[Start of section]

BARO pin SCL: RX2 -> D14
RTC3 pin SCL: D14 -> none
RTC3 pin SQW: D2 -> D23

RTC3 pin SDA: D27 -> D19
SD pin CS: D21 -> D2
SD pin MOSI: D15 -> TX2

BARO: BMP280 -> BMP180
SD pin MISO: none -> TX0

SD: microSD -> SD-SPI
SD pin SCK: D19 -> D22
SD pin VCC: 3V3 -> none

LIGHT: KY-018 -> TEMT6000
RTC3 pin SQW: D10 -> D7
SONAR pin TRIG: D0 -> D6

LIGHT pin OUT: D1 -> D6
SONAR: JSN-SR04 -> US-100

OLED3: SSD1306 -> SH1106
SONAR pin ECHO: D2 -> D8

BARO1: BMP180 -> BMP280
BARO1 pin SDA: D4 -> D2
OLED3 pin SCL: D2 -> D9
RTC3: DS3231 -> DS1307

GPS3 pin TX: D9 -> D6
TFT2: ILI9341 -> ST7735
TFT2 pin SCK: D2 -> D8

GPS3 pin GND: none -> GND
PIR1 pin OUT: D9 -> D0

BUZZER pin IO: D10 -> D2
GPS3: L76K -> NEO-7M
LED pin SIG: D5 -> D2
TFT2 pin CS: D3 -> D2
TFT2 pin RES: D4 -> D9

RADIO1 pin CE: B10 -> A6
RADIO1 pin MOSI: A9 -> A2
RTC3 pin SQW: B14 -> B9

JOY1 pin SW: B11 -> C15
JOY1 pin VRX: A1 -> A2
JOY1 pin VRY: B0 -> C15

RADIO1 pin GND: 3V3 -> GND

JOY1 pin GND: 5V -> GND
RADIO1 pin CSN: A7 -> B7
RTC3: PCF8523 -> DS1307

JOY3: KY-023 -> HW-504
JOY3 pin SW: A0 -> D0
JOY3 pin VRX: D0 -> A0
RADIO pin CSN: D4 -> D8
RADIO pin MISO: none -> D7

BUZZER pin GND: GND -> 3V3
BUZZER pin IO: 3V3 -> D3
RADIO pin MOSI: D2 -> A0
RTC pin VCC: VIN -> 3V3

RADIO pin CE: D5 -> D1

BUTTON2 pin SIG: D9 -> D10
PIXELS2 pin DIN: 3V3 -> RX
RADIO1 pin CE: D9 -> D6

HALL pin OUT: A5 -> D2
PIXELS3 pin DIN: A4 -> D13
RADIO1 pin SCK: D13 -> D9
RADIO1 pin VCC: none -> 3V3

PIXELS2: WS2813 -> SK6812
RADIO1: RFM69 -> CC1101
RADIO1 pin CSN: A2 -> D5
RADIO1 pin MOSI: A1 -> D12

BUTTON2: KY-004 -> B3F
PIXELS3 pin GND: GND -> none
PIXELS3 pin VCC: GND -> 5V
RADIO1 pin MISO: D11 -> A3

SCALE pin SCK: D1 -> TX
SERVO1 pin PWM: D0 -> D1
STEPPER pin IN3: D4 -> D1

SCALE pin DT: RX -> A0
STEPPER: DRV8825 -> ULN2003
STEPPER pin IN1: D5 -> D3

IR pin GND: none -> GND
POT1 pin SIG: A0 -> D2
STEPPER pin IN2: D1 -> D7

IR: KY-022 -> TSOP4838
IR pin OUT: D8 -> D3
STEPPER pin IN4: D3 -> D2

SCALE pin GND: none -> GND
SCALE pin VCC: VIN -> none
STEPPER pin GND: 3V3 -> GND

[End of section]

WHAT YOU HAVE TO DO:
Give back the data above, repeating every record exactly.

WRITTEN REPLY:
BARO pin SCL: RX2 -> D14
RTC3 pin SCL: D14 -> none
RTC3 pin SQW: D2 -> D23

RTC3 pin SDA: D27 -> D19
SD pin CS: D21 -> D2
SD pin MOSI: D15 -> TX2

BARO: BMP280 -> BMP180
SD pin MISO: none -> TX0

SD: microSD -> SD-SPI
SD pin SCK: D19 -> D22
SD pin VCC: 3V3 -> none

LIGHT: KY-018 -> TEMT6000
RTC3 pin SQW: D10 -> D7
SONAR pin TRIG: D0 -> D6

LIGHT pin OUT: D1 -> D6
SONAR: JSN-SR04 -> US-100

OLED3: SSD1306 -> SH1106
SONAR pin ECHO: D2 -> D8

BARO1: BMP180 -> BMP280
BARO1 pin SDA: D4 -> D2
OLED3 pin SCL: D2 -> D9
RTC3: DS3231 -> DS1307

GPS3 pin TX: D9 -> D6
TFT2: ILI9341 -> ST7735
TFT2 pin SCK: D2 -> D8

GPS3 pin GND: none -> GND
PIR1 pin OUT: D9 -> D0

BUZZER pin IO: D10 -> D2
GPS3: L76K -> NEO-7M
LED pin SIG: D5 -> D2
TFT2 pin CS: D3 -> D2
TFT2 pin RES: D4 -> D9

RADIO1 pin CE: B10 -> A6
RADIO1 pin MOSI: A9 -> A2
RTC3 pin SQW: B14 -> B9

JOY1 pin SW: B11 -> C15
JOY1 pin VRX: A1 -> A2
JOY1 pin VRY: B0 -> C15

RADIO1 pin GND: 3V3 -> GND

JOY1 pin GND: 5V -> GND
RADIO1 pin CSN: A7 -> B7
RTC3: PCF8523 -> DS1307

JOY3: KY-023 -> HW-504
JOY3 pin SW: A0 -> D0
JOY3 pin VRX: D0 -> A0
RADIO pin CSN: D4 -> D8
RADIO pin MISO: none -> D7

BUZZER pin GND: GND -> 3V3
BUZZER pin IO: 3V3 -> D3
RADIO pin MOSI: D2 -> A0
RTC pin VCC: VIN -> 3V3

RADIO pin CE: D5 -> D1

BUTTON2 pin SIG: D9 -> D10
PIXELS2 pin DIN: 3V3 -> RX
RADIO1 pin CE: D9 -> D6

HALL pin OUT: A5 -> D2
PIXELS3 pin DIN: A4 -> D13
RADIO1 pin SCK: D13 -> D9
RADIO1 pin VCC: none -> 3V3

PIXELS2: WS2813 -> SK6812
RADIO1: RFM69 -> CC1101
RADIO1 pin CSN: A2 -> D5
RADIO1 pin MOSI: A1 -> D12

BUTTON2: KY-004 -> B3F
PIXELS3 pin GND: GND -> none
PIXELS3 pin VCC: GND -> 5V
RADIO1 pin MISO: D11 -> A3

SCALE pin SCK: D1 -> TX
SERVO1 pin PWM: D0 -> D1
STEPPER pin IN3: D4 -> D1

SCALE pin DT: RX -> A0
STEPPER: DRV8825 -> ULN2003
STEPPER pin IN1: D5 -> D3

IR pin GND: none -> GND
POT1 pin SIG: A0 -> D2
STEPPER pin IN2: D1 -> D7

IR: KY-022 -> TSOP4838
IR pin OUT: D8 -> D3
STEPPER pin IN4: D3 -> D2

SCALE pin GND: none -> GND
SCALE pin VCC: VIN -> none
STEPPER pin GND: 3V3 -> GND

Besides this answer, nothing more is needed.